### Task brief
Count the lines in the records that contain the word "major" and reply with only that number.

### Listing
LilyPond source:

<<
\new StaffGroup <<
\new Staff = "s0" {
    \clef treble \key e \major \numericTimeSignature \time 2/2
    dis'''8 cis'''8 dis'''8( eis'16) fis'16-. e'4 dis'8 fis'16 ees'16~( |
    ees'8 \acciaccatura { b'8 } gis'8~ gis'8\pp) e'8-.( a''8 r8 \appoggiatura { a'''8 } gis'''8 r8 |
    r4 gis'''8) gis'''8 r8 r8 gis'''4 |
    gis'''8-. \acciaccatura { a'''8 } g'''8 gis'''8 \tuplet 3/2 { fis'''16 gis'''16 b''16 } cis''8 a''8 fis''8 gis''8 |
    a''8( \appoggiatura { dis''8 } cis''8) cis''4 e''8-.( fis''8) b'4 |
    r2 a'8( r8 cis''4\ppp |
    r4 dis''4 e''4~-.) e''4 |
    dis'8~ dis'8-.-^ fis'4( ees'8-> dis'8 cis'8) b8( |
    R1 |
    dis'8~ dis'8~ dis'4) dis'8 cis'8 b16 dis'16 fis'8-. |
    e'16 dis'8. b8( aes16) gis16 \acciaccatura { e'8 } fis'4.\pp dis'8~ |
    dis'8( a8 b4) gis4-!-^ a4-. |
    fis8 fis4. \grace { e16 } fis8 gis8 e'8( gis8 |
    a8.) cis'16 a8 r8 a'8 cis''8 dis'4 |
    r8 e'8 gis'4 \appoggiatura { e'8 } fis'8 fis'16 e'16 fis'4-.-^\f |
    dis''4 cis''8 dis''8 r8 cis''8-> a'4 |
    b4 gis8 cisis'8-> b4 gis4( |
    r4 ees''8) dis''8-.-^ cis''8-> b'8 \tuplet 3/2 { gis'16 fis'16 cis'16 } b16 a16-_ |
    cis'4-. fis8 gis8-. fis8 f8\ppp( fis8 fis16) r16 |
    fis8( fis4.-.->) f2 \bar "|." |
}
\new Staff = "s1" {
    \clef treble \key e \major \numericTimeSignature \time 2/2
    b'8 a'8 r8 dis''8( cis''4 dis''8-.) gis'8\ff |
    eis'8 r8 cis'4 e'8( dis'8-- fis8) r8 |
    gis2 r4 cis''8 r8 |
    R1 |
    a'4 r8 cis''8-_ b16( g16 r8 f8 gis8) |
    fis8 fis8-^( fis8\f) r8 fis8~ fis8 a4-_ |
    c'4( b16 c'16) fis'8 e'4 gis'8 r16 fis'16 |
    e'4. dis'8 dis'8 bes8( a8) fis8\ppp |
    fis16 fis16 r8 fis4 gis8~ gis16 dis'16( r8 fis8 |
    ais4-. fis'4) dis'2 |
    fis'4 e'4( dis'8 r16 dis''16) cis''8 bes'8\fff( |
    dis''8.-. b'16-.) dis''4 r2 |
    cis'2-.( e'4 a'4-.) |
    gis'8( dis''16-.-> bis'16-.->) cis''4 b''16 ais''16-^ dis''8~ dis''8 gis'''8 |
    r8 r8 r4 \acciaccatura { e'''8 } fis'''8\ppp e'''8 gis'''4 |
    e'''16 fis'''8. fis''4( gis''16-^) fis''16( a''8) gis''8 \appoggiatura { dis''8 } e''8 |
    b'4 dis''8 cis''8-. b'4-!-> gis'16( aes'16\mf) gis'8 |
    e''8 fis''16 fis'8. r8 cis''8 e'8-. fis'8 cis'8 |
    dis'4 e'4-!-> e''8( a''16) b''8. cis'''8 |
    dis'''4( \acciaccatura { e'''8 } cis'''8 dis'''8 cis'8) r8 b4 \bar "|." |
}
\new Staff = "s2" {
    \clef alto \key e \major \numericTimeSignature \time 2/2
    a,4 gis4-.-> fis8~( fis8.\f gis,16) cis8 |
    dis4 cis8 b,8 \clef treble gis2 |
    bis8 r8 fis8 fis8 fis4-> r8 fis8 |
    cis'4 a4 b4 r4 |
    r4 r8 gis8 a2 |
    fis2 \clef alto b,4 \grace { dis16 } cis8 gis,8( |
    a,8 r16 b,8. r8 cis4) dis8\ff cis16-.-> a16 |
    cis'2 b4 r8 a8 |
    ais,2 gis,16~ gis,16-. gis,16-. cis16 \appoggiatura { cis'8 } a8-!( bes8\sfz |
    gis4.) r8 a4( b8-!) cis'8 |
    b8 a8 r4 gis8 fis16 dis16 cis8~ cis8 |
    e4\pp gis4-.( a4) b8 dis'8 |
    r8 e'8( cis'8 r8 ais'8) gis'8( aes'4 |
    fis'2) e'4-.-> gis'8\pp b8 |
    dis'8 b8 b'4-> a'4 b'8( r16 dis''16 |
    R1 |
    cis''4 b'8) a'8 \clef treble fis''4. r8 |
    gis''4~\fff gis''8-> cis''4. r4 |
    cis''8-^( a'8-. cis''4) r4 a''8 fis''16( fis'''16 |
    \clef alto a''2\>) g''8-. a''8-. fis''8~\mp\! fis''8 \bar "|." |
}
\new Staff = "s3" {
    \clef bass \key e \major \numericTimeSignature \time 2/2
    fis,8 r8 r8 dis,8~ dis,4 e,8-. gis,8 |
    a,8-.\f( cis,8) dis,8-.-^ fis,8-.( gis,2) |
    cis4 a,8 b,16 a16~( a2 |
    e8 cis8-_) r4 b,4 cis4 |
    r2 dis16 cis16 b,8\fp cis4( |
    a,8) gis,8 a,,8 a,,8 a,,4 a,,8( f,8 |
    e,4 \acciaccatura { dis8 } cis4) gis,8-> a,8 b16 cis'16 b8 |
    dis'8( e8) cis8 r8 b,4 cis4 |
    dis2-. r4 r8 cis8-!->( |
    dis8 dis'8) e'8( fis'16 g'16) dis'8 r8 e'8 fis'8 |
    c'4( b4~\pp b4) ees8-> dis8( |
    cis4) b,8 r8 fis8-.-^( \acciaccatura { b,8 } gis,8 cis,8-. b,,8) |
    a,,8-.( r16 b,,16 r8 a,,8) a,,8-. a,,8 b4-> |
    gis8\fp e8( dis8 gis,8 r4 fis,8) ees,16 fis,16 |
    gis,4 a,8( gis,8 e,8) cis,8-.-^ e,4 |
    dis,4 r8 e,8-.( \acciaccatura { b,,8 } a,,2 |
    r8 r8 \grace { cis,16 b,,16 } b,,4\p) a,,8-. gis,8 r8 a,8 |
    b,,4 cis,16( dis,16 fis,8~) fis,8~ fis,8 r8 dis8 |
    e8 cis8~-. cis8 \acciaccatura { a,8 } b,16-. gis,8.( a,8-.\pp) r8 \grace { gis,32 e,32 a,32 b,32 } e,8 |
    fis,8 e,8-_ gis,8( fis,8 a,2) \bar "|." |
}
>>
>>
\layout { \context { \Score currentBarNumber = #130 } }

### Answer for the task
4